Write out exactly, excluding pictures, the lines from the one containing "árbol/negro 213,129,43,56 →" through the end of the data, both included.

========================================================================

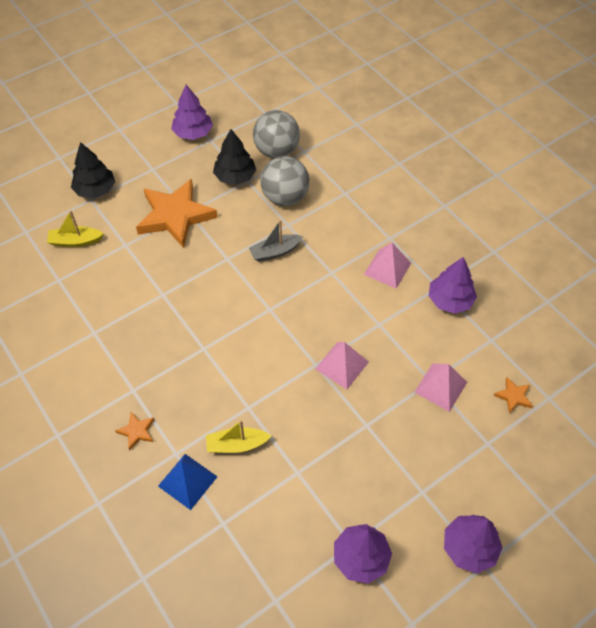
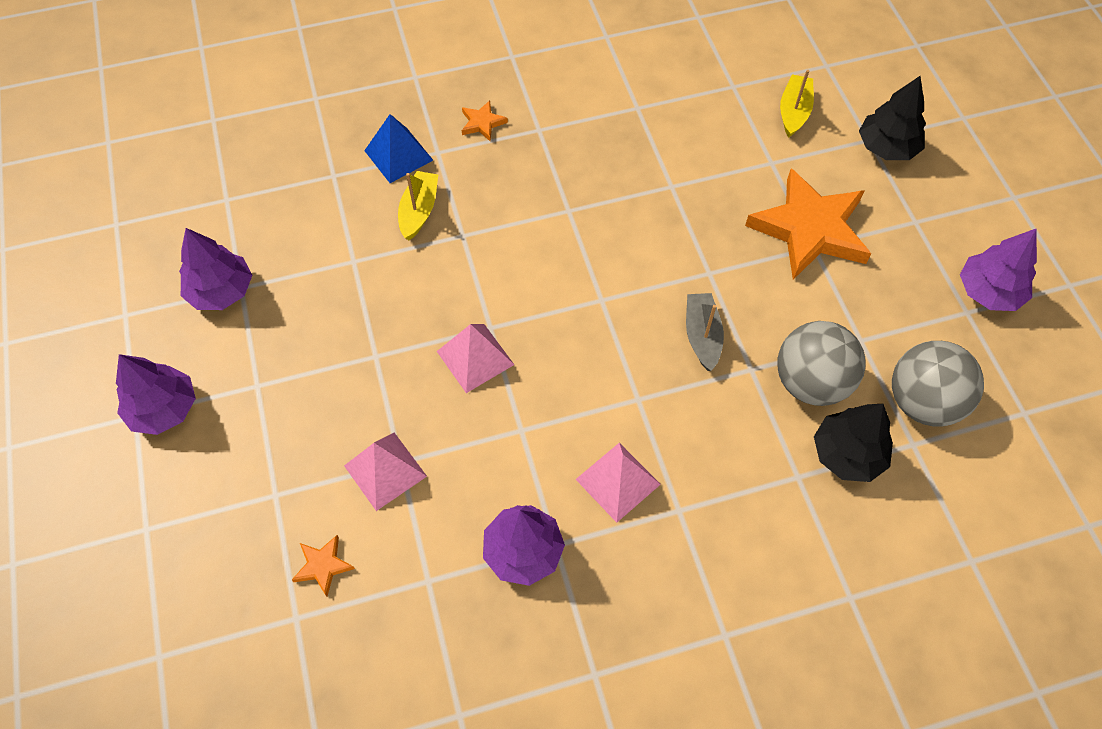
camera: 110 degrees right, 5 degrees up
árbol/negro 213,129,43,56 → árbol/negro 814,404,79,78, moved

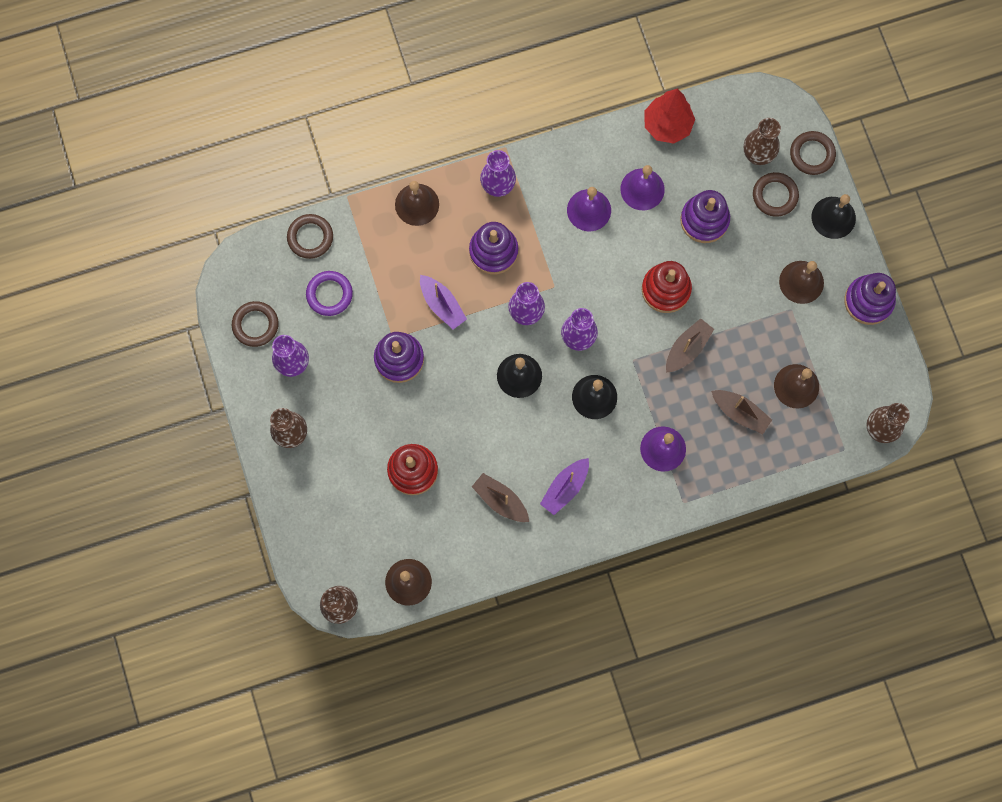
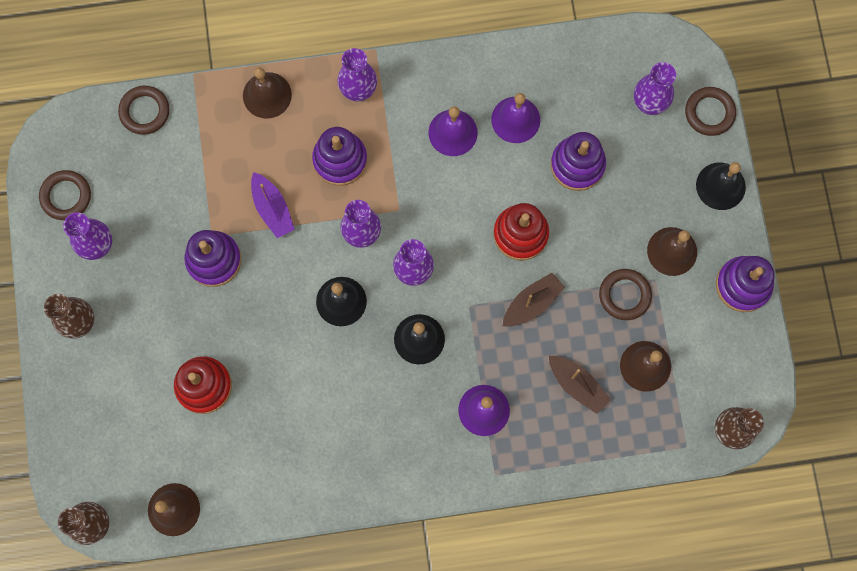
camera: 10 degrees right, 0 degrees up
anillo/morado 306,271,47,45 → -
barco/marrón 472,473,57,49 → -
barco/morado 540,458,49,57 → -
árbol/rojo 644,89,51,55 → -
florero/marrón 744,118,37,47 → florero/morado 634,62,42,53
anillo/marrón 753,172,46,45 → anillo/marrón 599,269,53,51, moved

========================================================================

* **Answer to this problem**:
árbol/negro 213,129,43,56 → árbol/negro 814,404,79,78, moved

camera: 10 degrees right, 0 degrees up
anillo/morado 306,271,47,45 → -
barco/marrón 472,473,57,49 → -
barco/morado 540,458,49,57 → -
árbol/rojo 644,89,51,55 → -
florero/marrón 744,118,37,47 → florero/morado 634,62,42,53
anillo/marrón 753,172,46,45 → anillo/marrón 599,269,53,51, moved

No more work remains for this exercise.